Source material Block Start

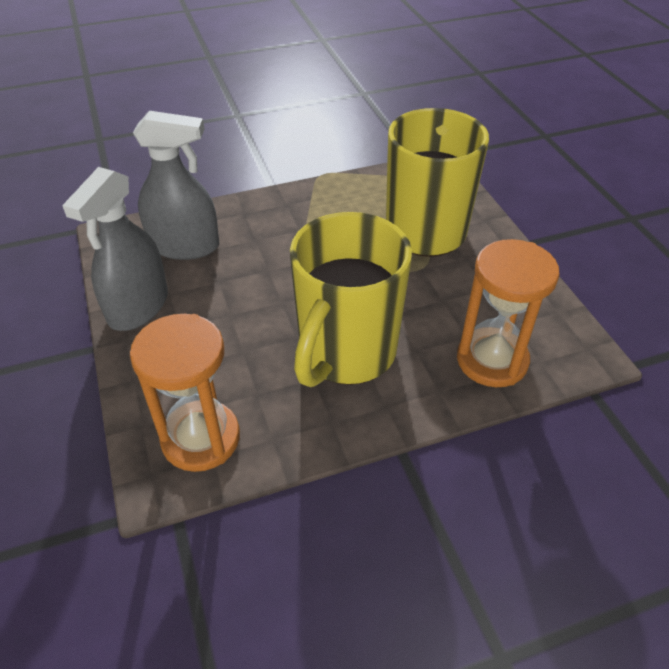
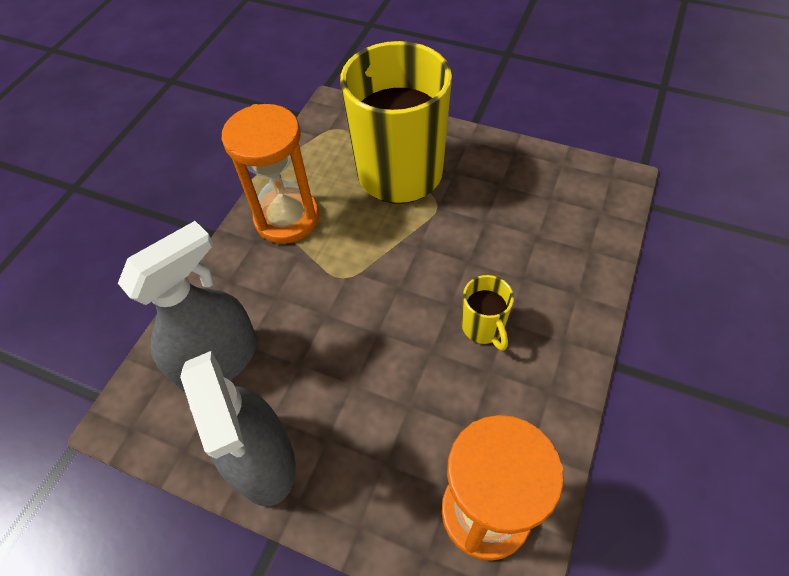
camera: 45 degrees left, 10 degrees up
yellow mug [290,212,412,387] -> yellow mug [462,275,514,351], size x0.41
orange hourglass [457,239,560,387] -> orange hourglass moved to [222,104,319,244]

Source material Block End

Brief — Images are to be omitted; repeat the remaining data above exactly.

Answer space —
camera: 45 degrees left, 10 degrees up
yellow mug [290,212,412,387] -> yellow mug [462,275,514,351], size x0.41
orange hourglass [457,239,560,387] -> orange hourglass moved to [222,104,319,244]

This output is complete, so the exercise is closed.